### WORK REQUEST
Tally up the lines in the material where the word "brown" appears, then give the total and nothing else.

-------- SUPPLIED MATERIAL

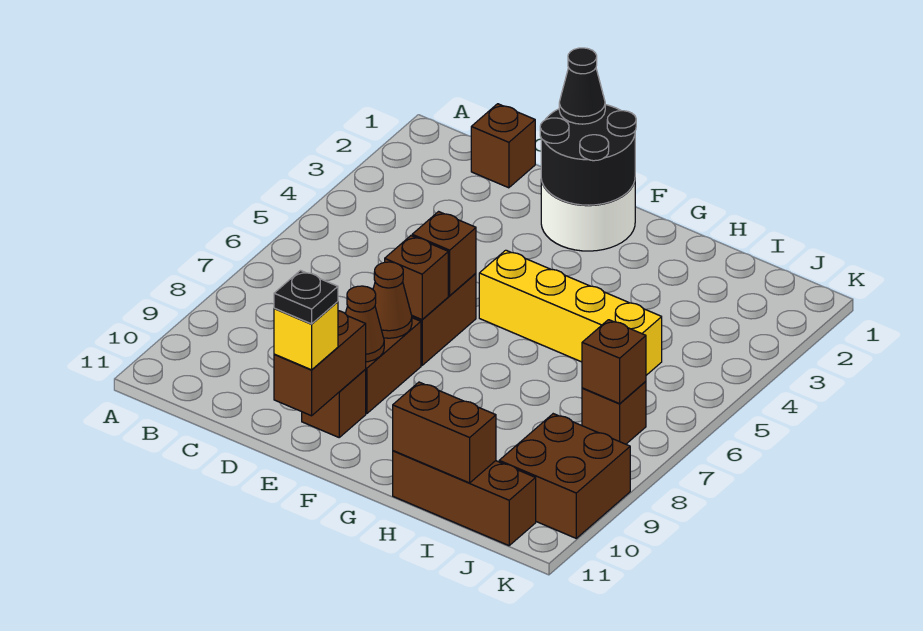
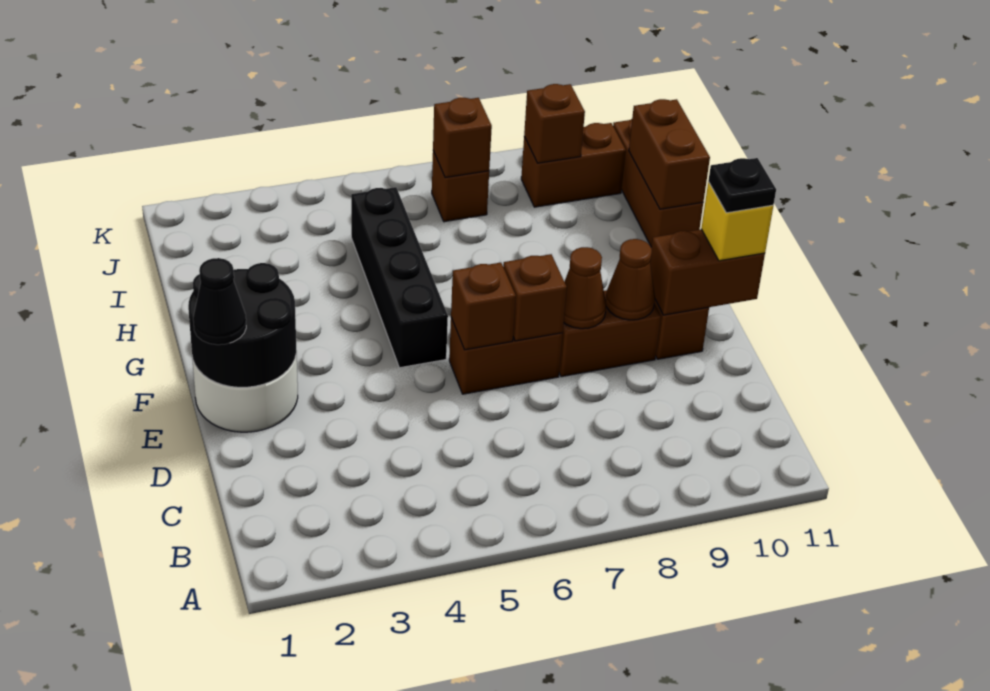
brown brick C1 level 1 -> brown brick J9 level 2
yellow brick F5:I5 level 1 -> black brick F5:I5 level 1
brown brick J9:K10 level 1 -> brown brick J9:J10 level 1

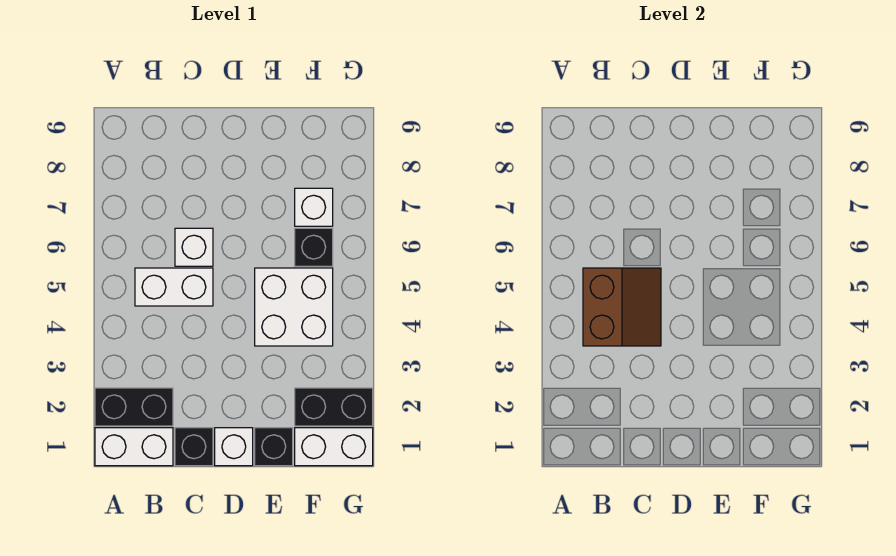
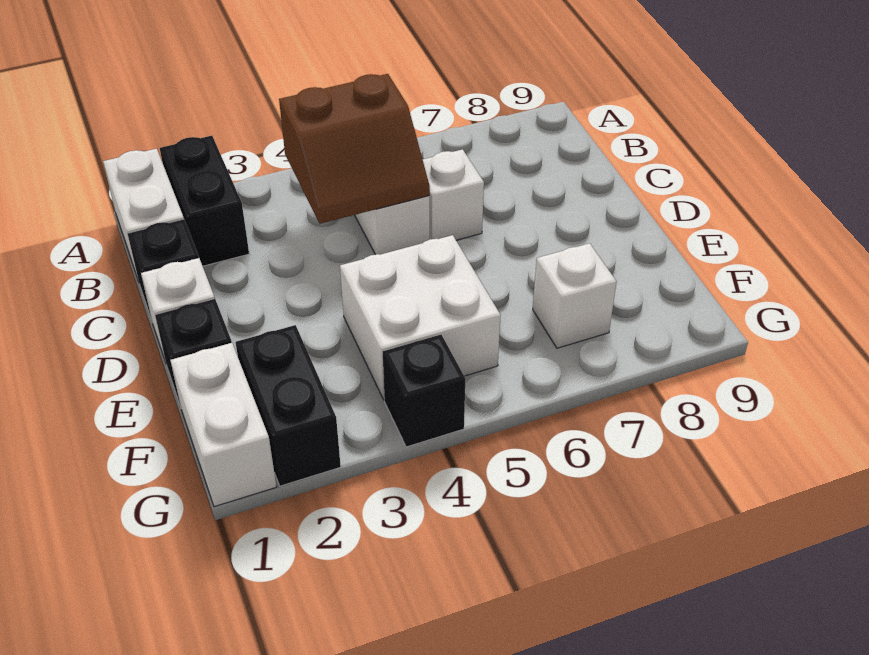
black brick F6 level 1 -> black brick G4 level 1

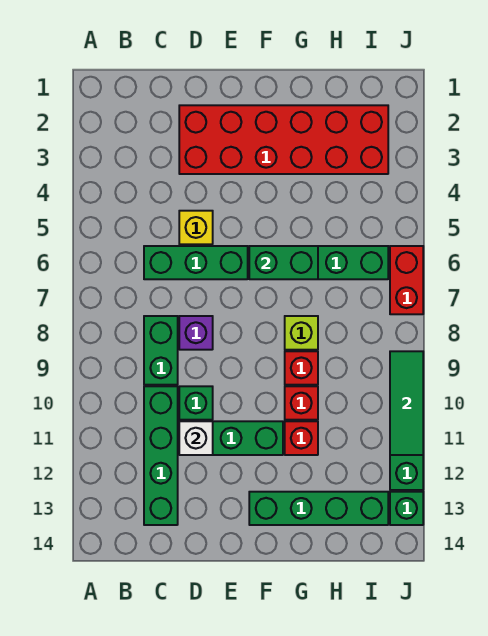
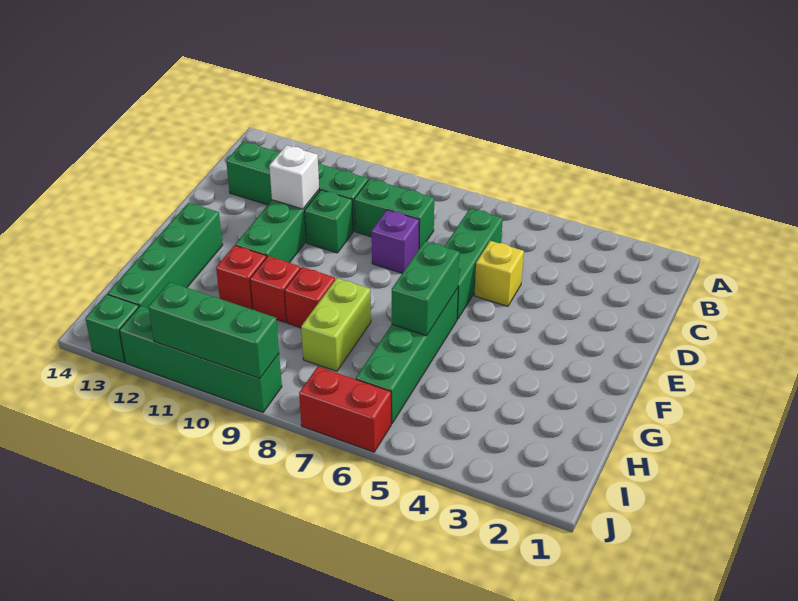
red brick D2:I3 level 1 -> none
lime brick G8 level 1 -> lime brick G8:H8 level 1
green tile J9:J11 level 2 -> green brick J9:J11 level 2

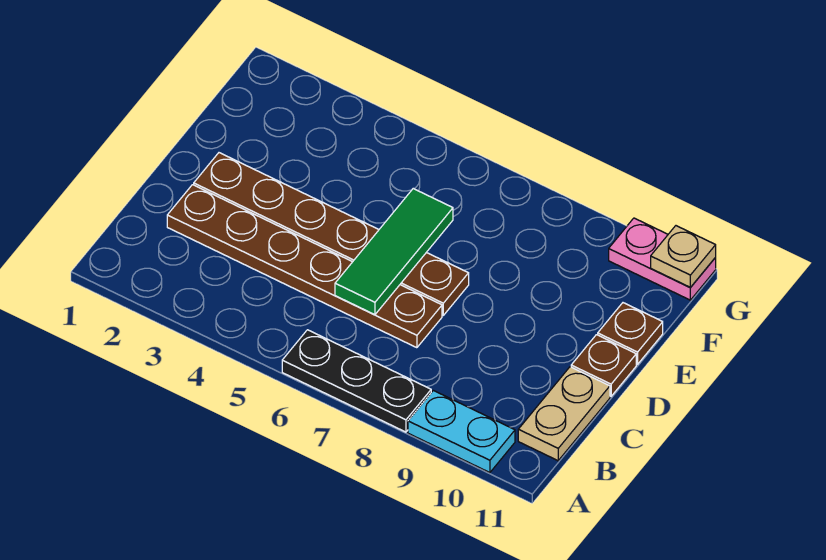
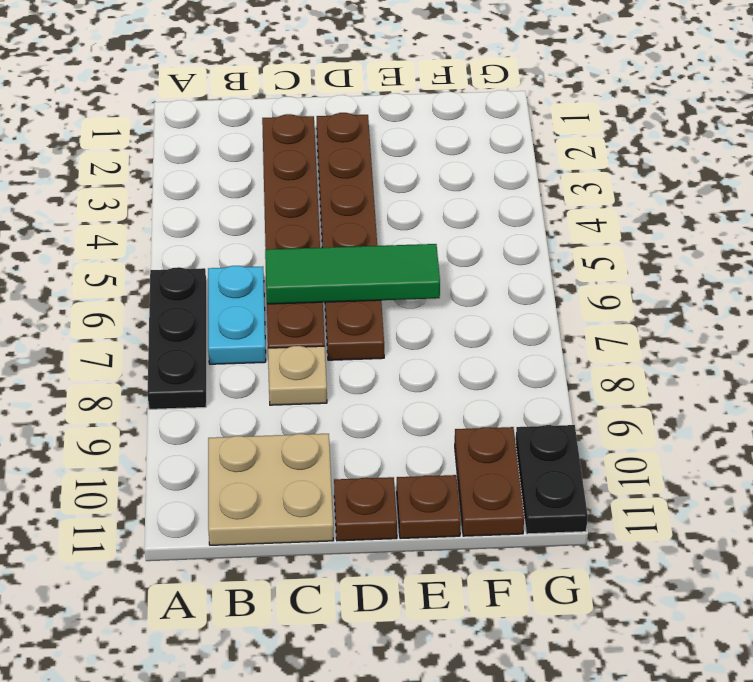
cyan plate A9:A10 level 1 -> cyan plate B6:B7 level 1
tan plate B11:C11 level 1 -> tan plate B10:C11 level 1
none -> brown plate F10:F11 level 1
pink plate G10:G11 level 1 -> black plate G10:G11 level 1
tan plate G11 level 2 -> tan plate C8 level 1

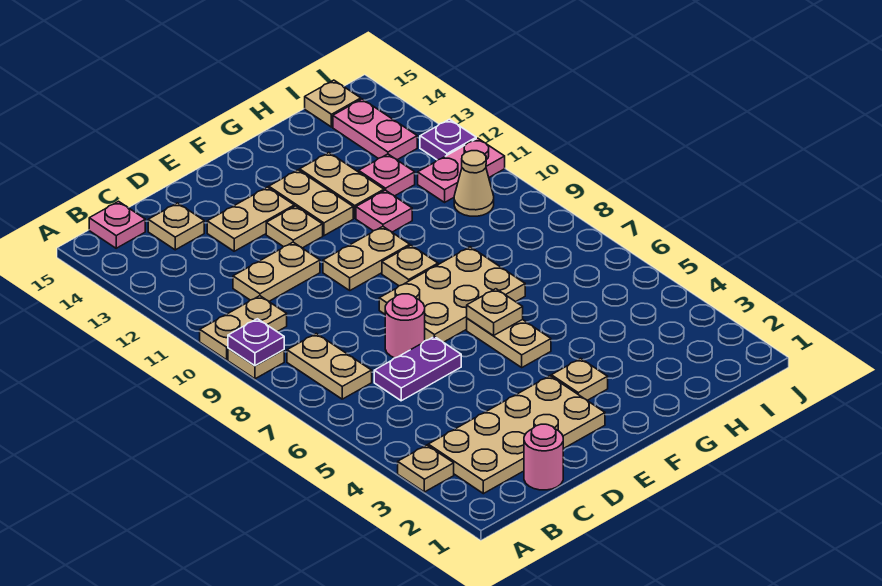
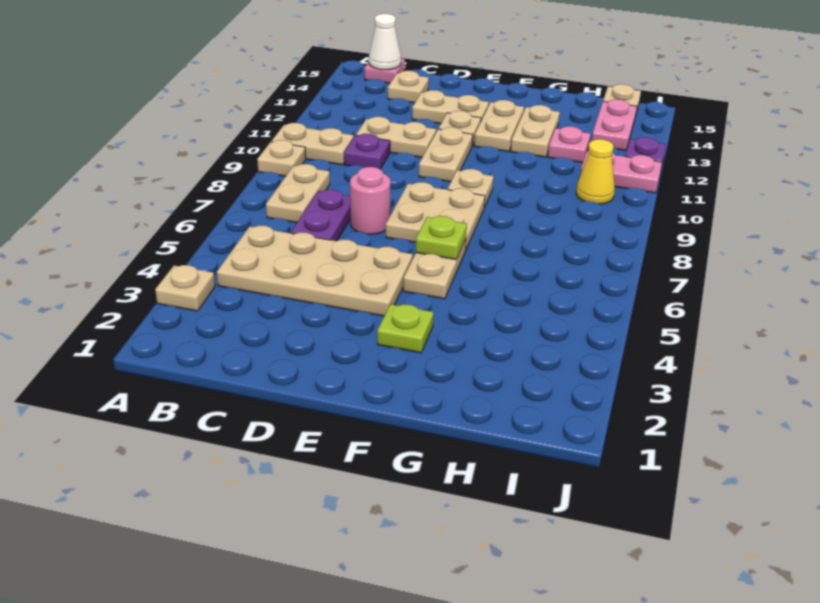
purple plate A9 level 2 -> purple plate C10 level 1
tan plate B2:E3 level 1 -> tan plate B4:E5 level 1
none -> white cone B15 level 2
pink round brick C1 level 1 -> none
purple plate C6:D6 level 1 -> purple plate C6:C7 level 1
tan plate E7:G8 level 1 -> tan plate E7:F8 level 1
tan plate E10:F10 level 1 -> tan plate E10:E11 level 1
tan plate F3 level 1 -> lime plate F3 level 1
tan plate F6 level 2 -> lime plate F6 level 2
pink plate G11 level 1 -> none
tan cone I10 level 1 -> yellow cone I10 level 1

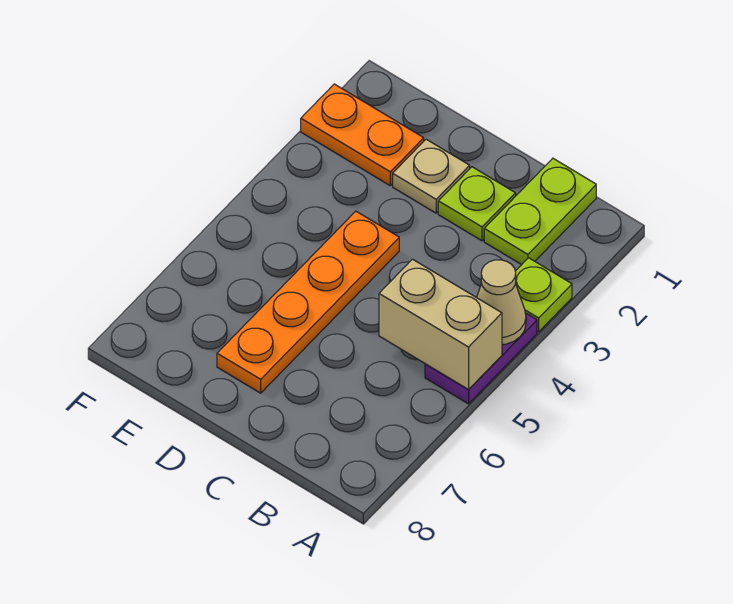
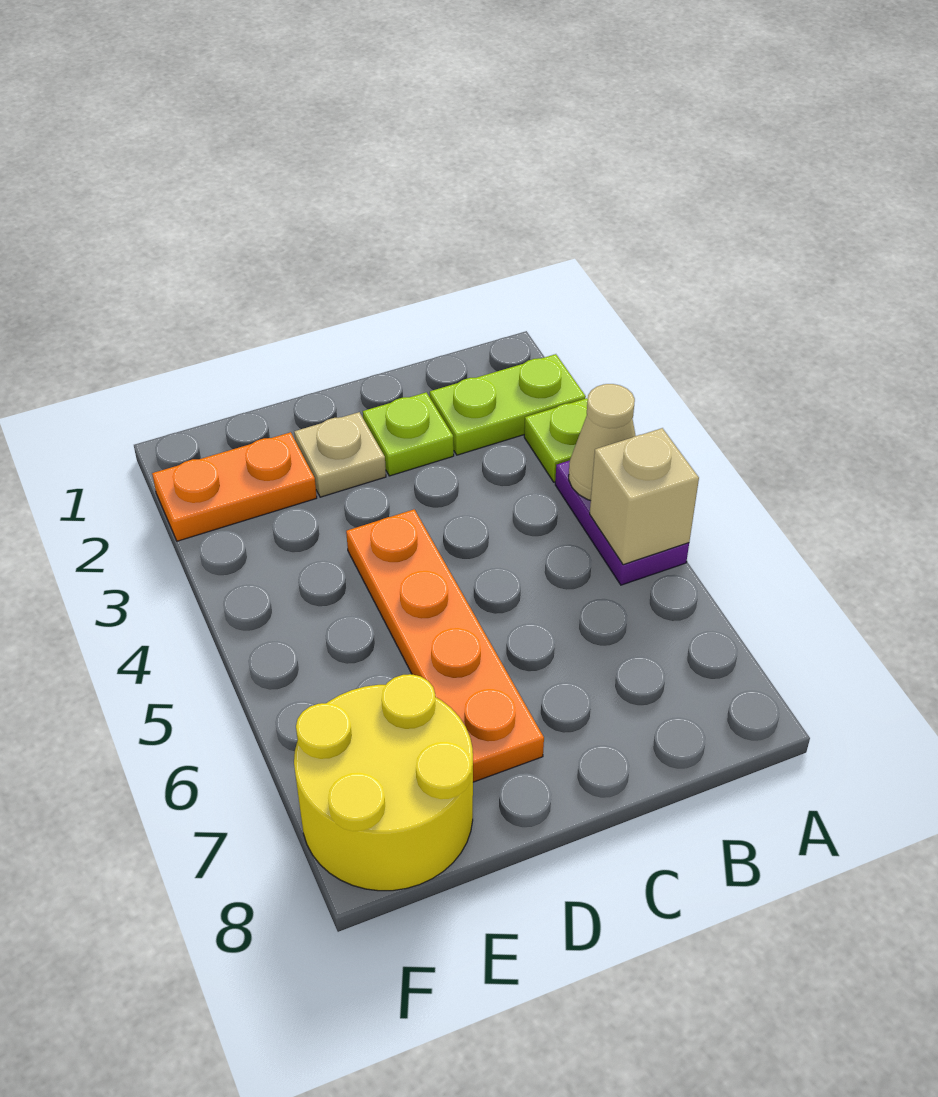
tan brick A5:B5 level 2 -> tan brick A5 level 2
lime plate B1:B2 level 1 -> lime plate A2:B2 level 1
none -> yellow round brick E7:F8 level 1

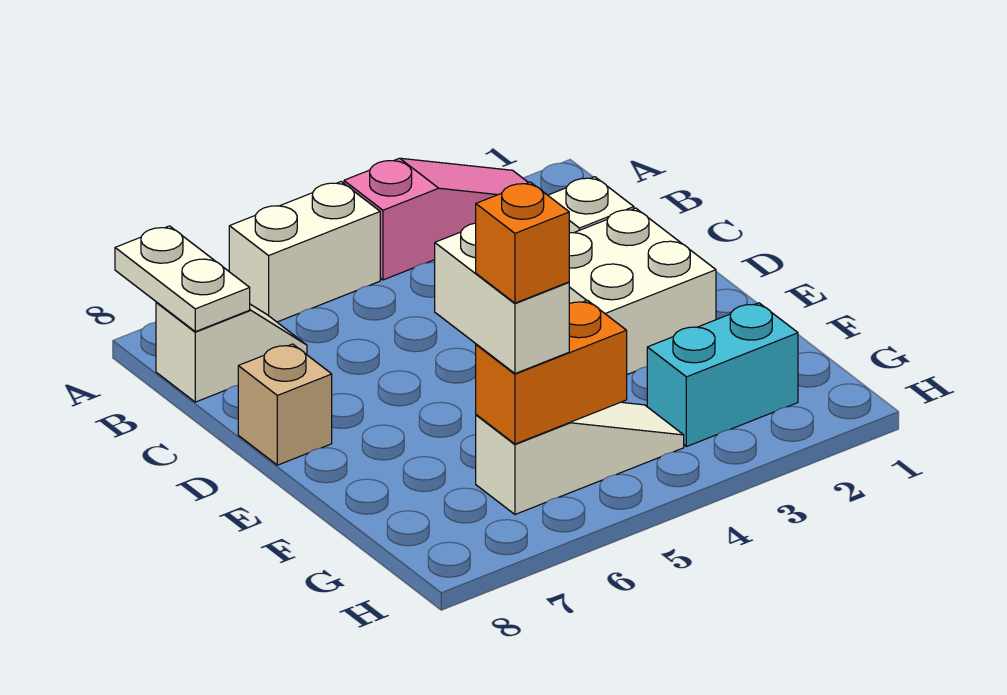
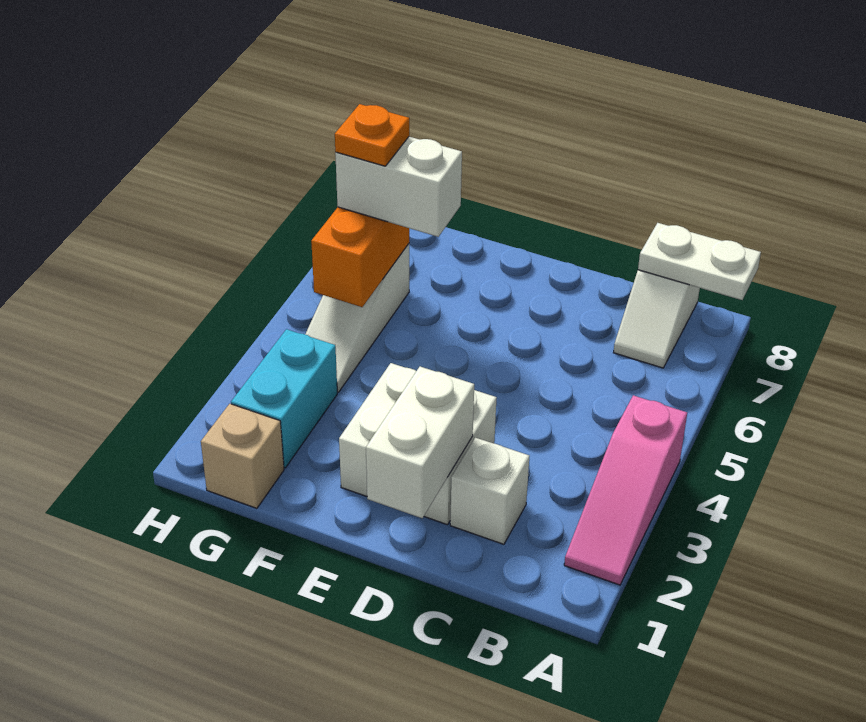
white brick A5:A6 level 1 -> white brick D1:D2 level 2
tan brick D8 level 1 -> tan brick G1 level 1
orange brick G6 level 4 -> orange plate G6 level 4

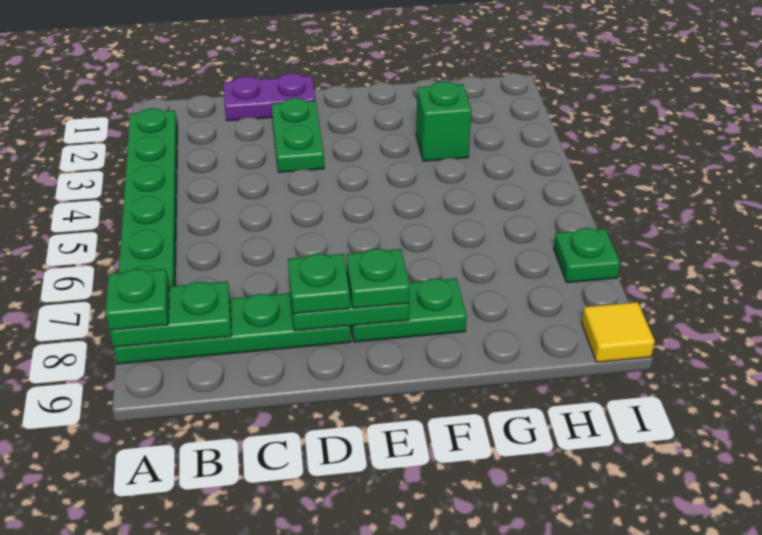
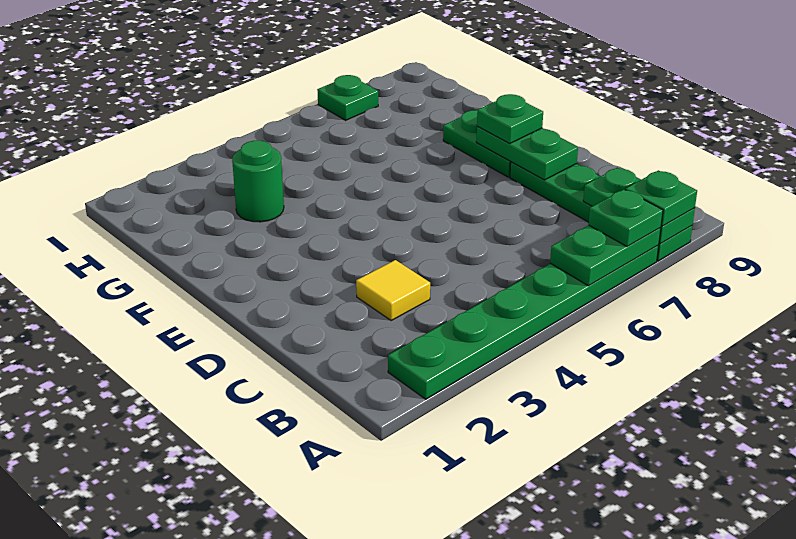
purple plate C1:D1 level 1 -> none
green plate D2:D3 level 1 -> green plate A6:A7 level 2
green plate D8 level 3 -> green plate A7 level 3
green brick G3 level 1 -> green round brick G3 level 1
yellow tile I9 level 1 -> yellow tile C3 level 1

----------------

### THE COMPLETED TASK
3